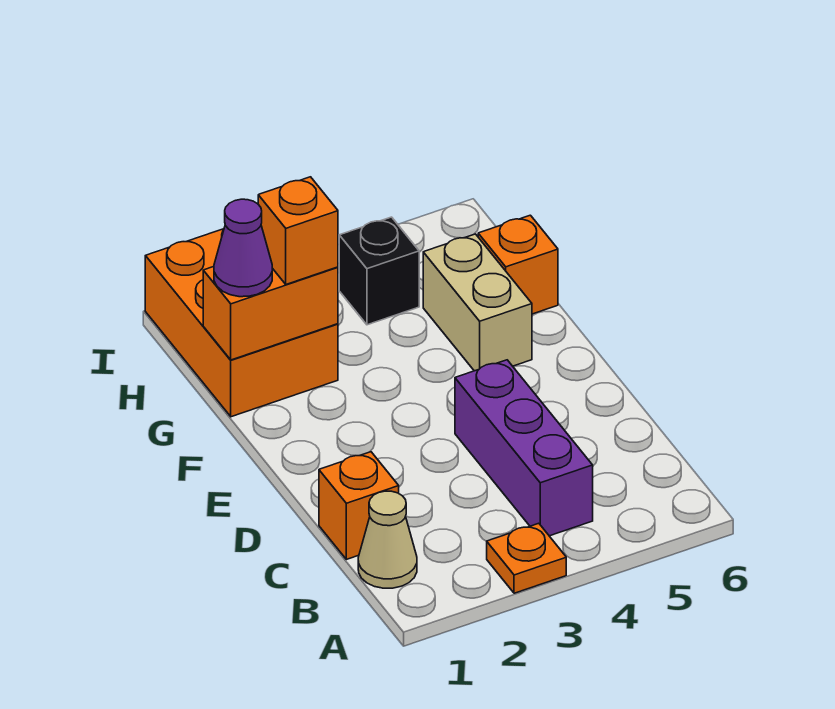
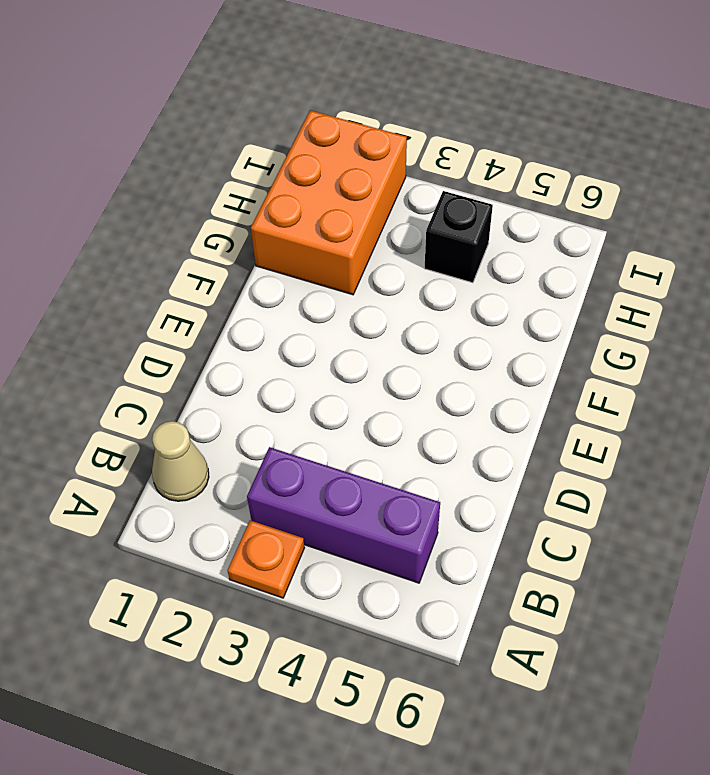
purple brick B3:B5 level 1 -> purple brick B4:D4 level 1
none -> orange brick C1 level 1
none -> tan brick F5:G5 level 1

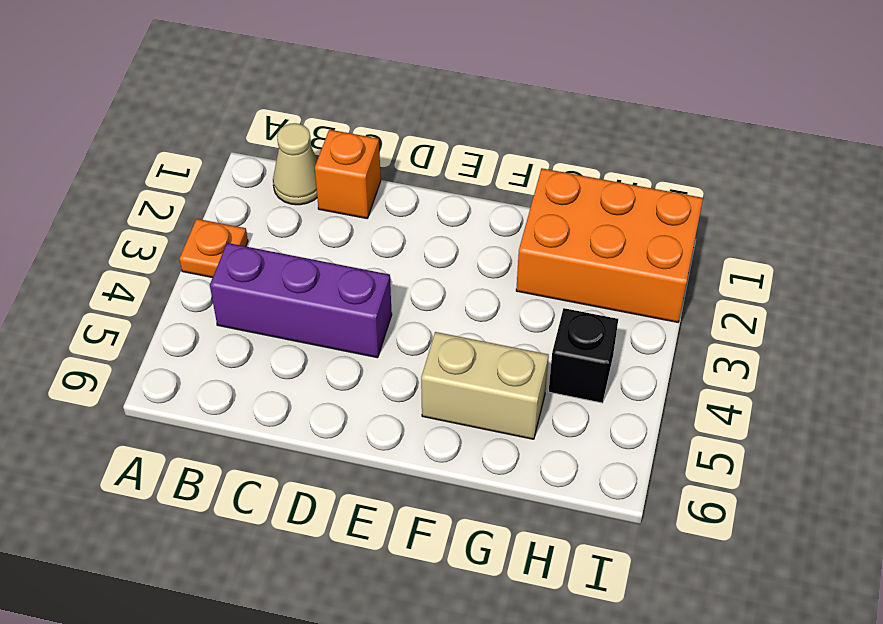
none -> orange brick G6 level 1
none -> orange brick G1:G2 level 2

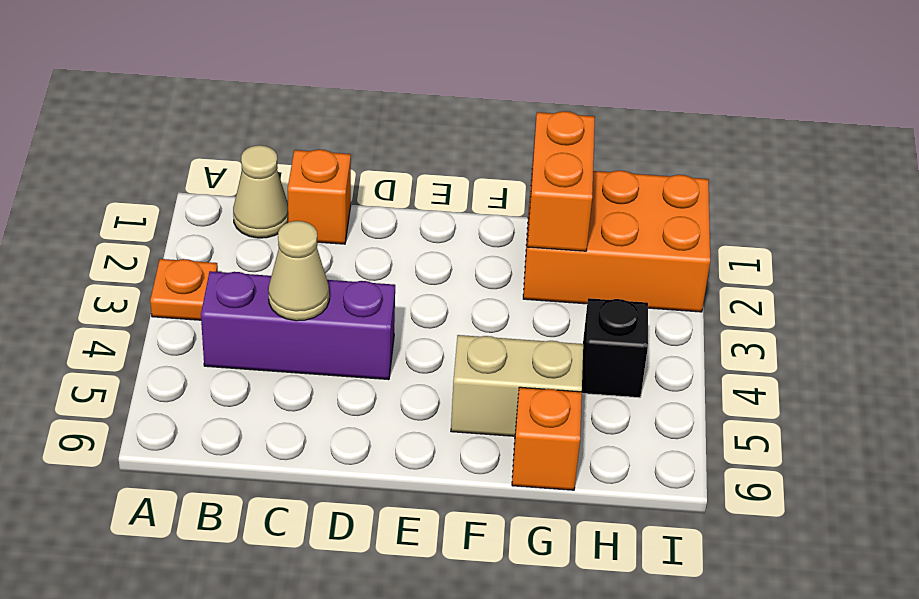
tan cone C4 level 2 -> none
none -> purple cone G1 level 3
none -> orange brick G2 level 3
• • •
**Assignment:**
All of the entries above must be reproduced exactly, and no image may be included.

**Response area:**
purple brick B3:B5 level 1 -> purple brick B4:D4 level 1
none -> orange brick C1 level 1
none -> tan brick F5:G5 level 1

none -> orange brick G6 level 1
none -> orange brick G1:G2 level 2

tan cone C4 level 2 -> none
none -> purple cone G1 level 3
none -> orange brick G2 level 3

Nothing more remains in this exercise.